**YOUR TASK**
The records that follow must be repeated exactly, minus the images.
[Opening DATA FOR PROCESSING section]
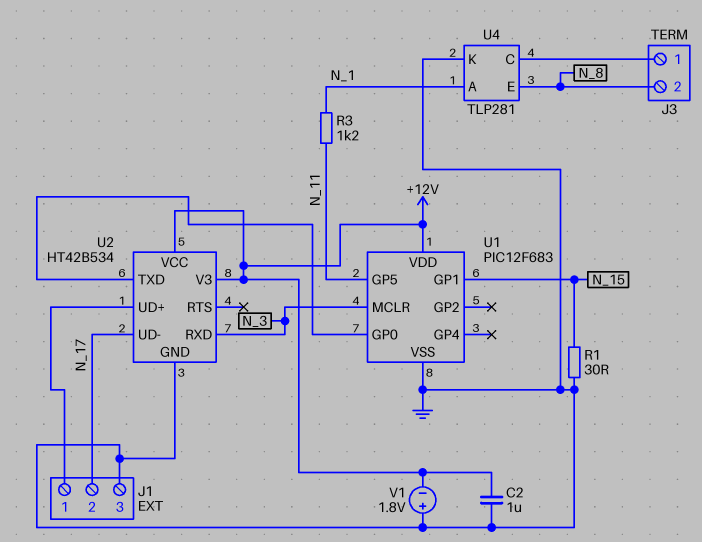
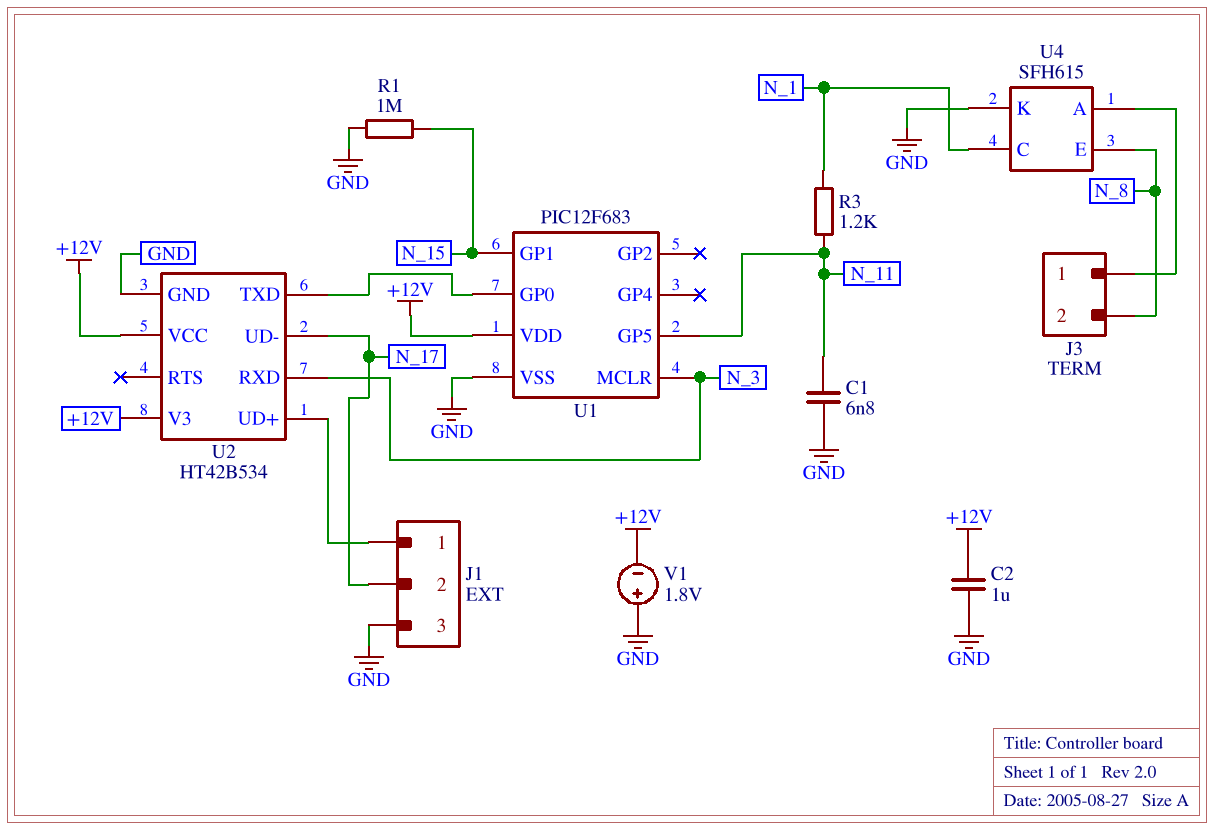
C1: none -> 6.8nF (GND, N_11)
R1: 30 (GND, N_15) -> 1M (GND, N_15)
U4: TLP281 -> SFH615
U4 pin A: N_1 -> J3/1
U4 pin C: J3/1 -> N_1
[Closing DATA FOR PROCESSING section]
**YOUR RESPONSE**
C1: none -> 6.8nF (GND, N_11)
R1: 30 (GND, N_15) -> 1M (GND, N_15)
U4: TLP281 -> SFH615
U4 pin A: N_1 -> J3/1
U4 pin C: J3/1 -> N_1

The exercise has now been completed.